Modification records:
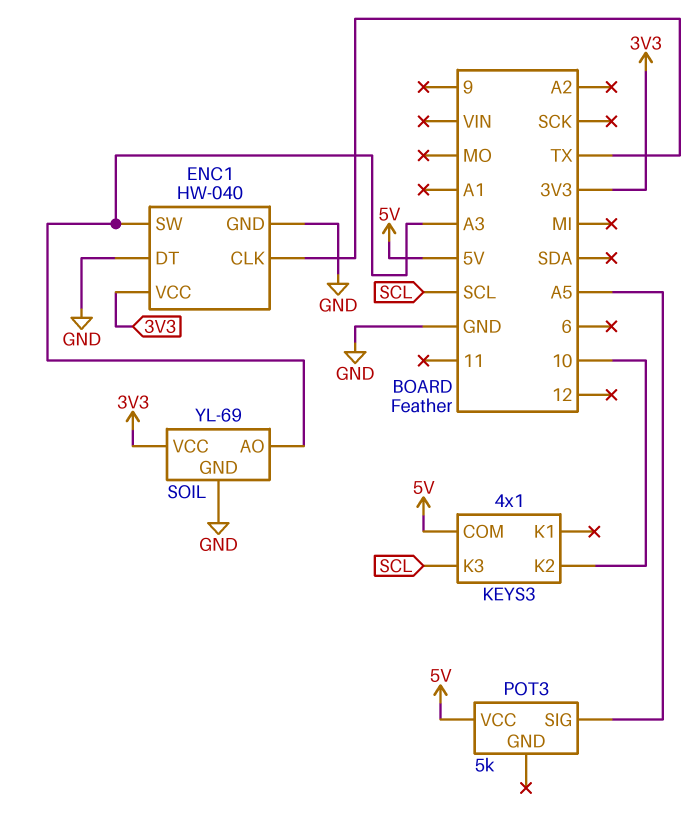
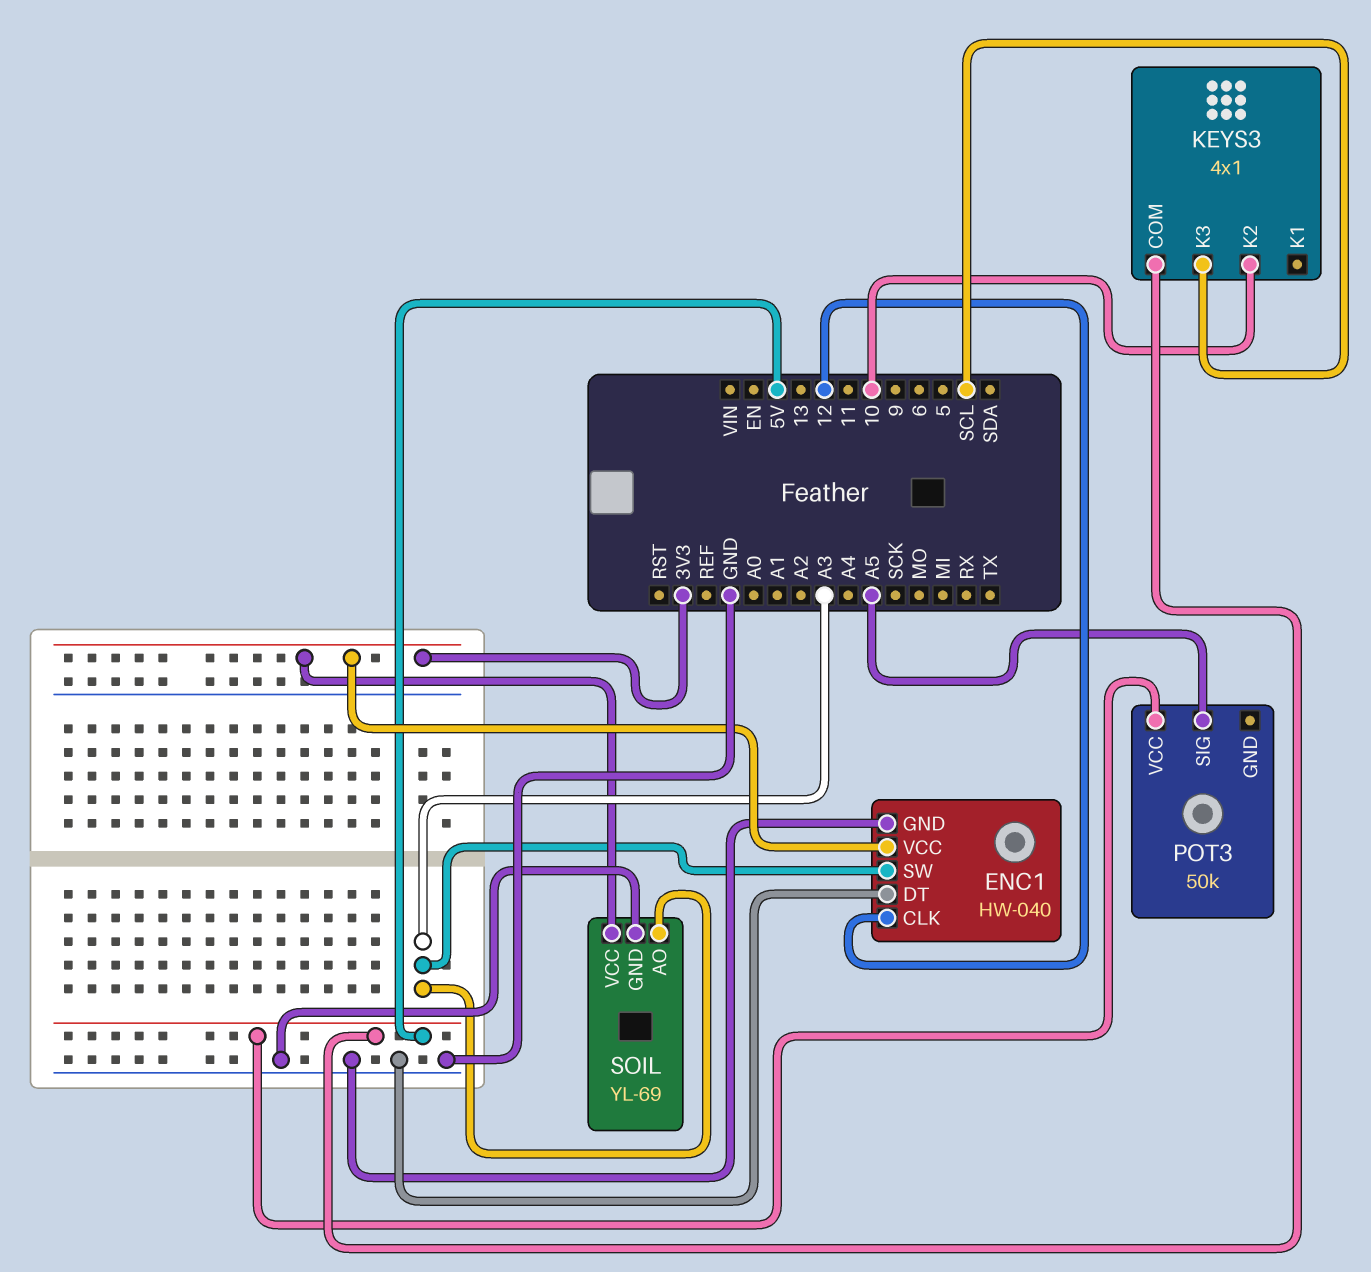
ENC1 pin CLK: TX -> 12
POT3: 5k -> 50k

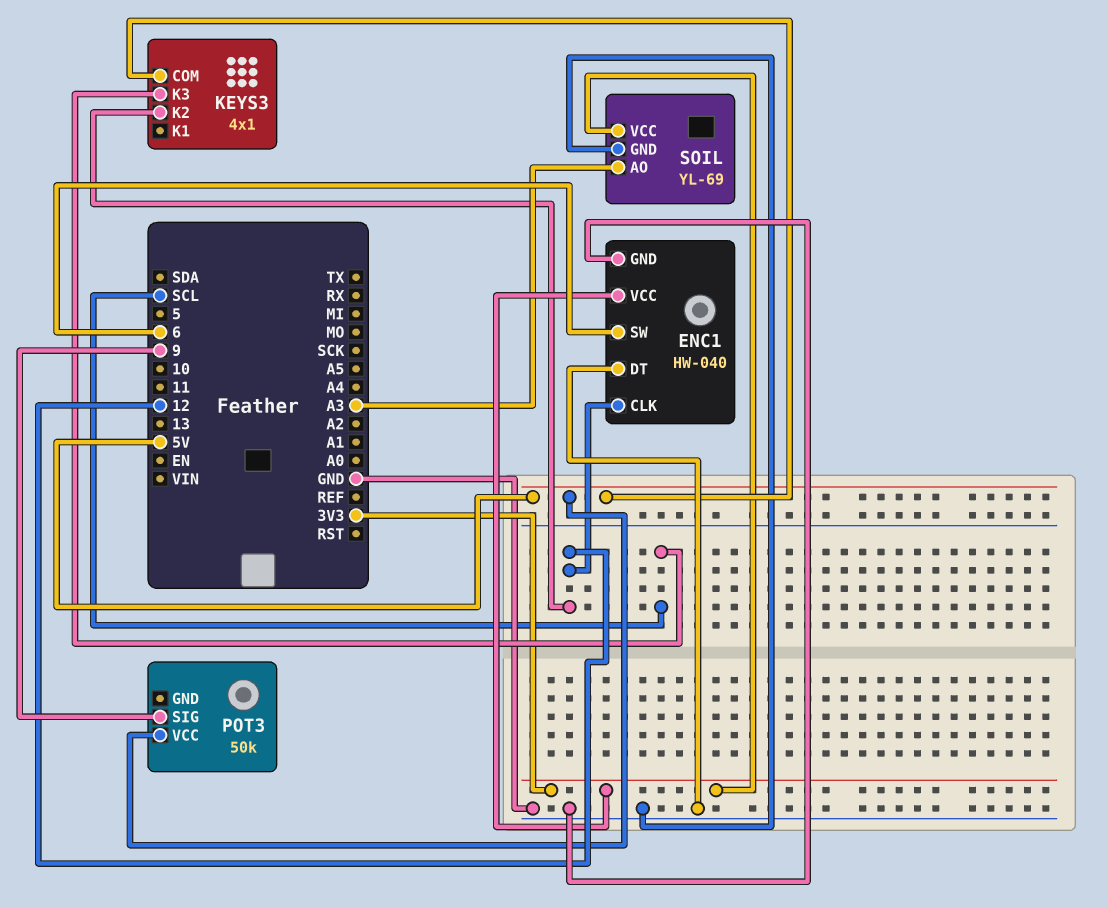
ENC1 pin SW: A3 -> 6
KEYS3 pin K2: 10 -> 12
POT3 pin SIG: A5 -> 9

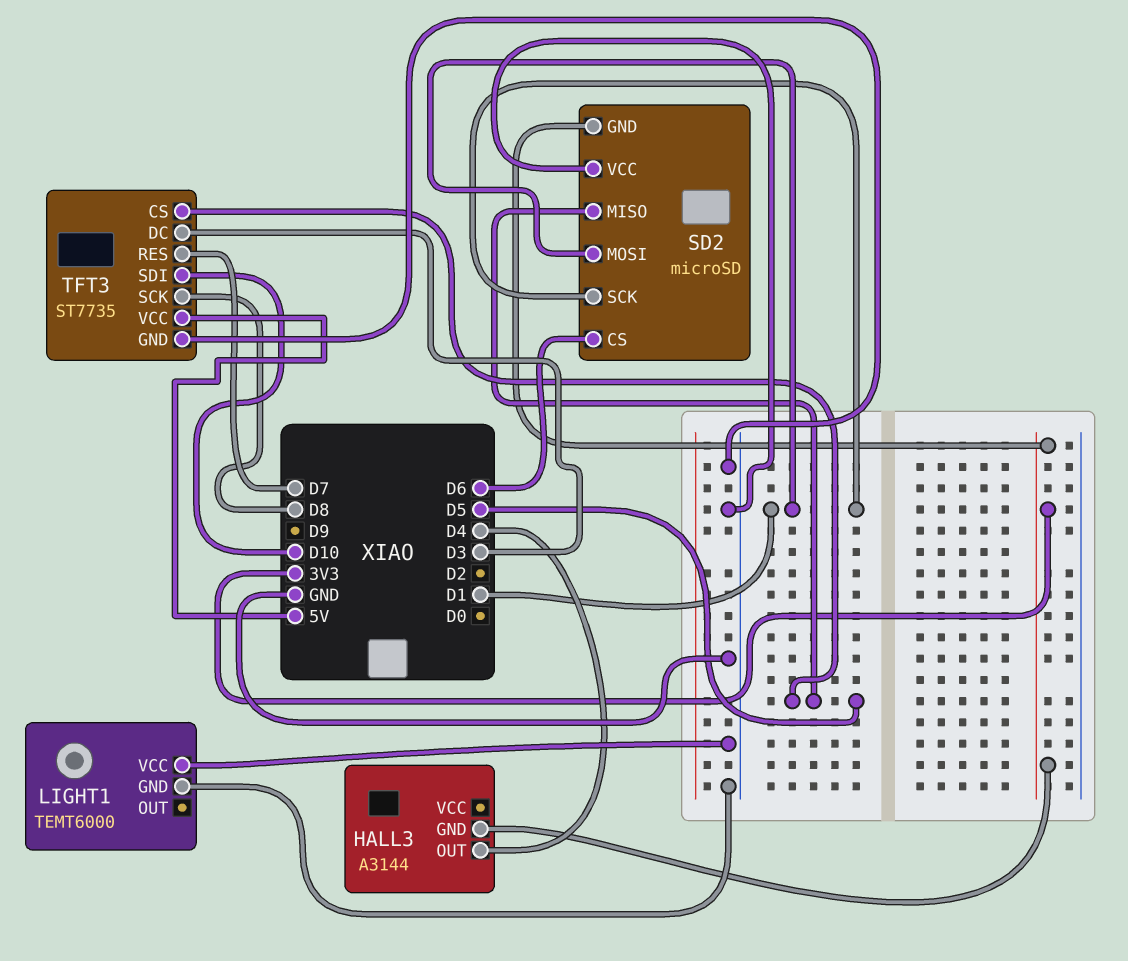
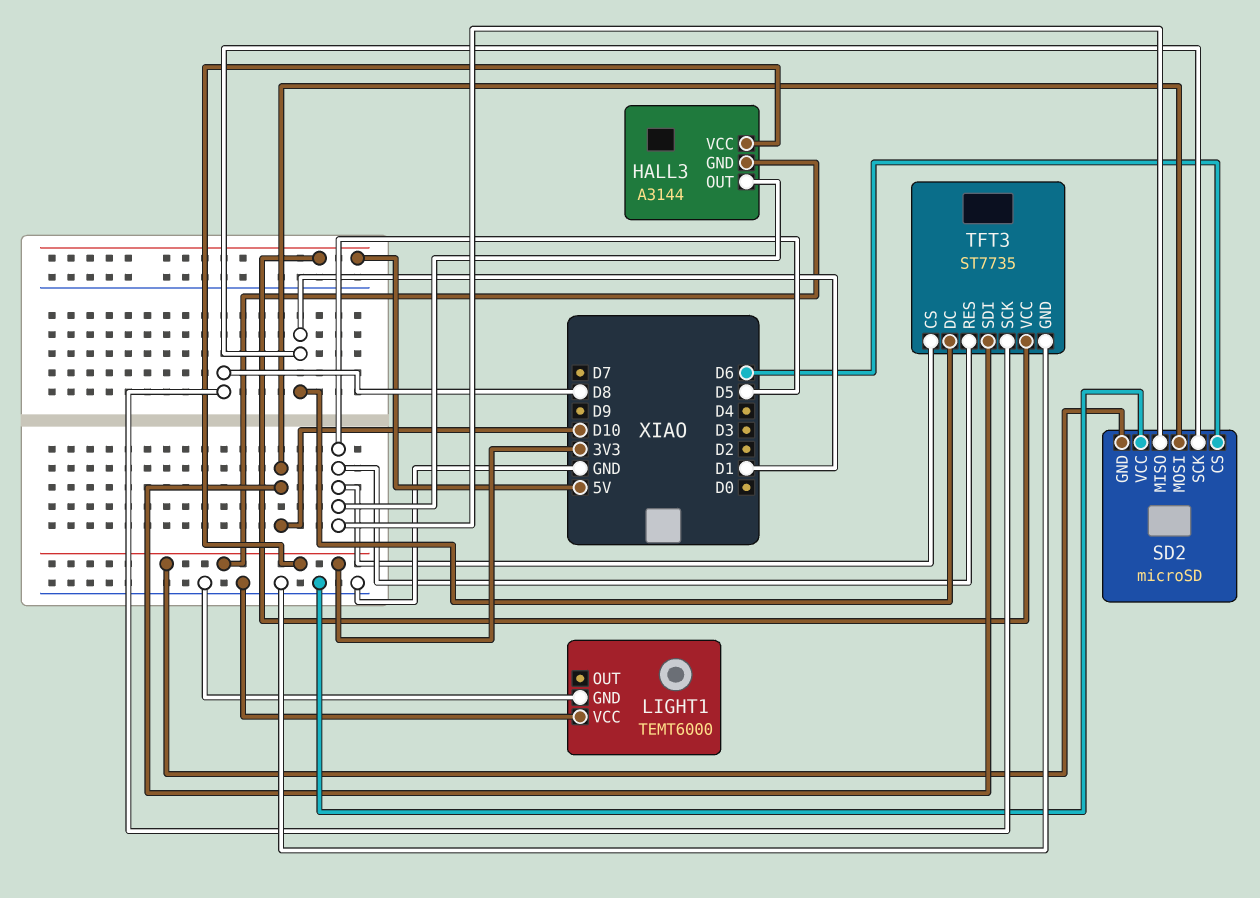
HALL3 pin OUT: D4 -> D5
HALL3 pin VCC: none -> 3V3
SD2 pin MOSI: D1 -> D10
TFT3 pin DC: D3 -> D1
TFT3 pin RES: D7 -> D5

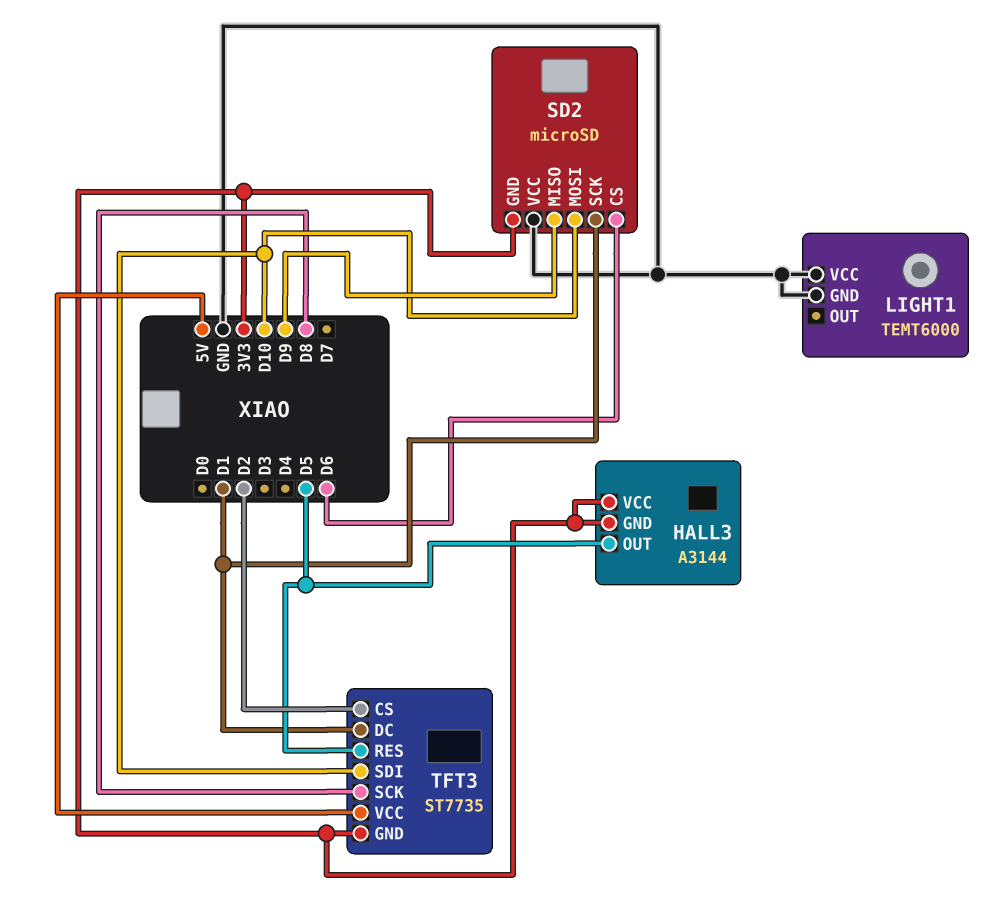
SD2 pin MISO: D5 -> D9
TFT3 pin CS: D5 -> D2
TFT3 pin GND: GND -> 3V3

About this task -
Could the entries be output exactly as written, but without their images?

Output for this task -
ENC1 pin CLK: TX -> 12
POT3: 5k -> 50k

ENC1 pin SW: A3 -> 6
KEYS3 pin K2: 10 -> 12
POT3 pin SIG: A5 -> 9

HALL3 pin OUT: D4 -> D5
HALL3 pin VCC: none -> 3V3
SD2 pin MOSI: D1 -> D10
TFT3 pin DC: D3 -> D1
TFT3 pin RES: D7 -> D5

SD2 pin MISO: D5 -> D9
TFT3 pin CS: D5 -> D2
TFT3 pin GND: GND -> 3V3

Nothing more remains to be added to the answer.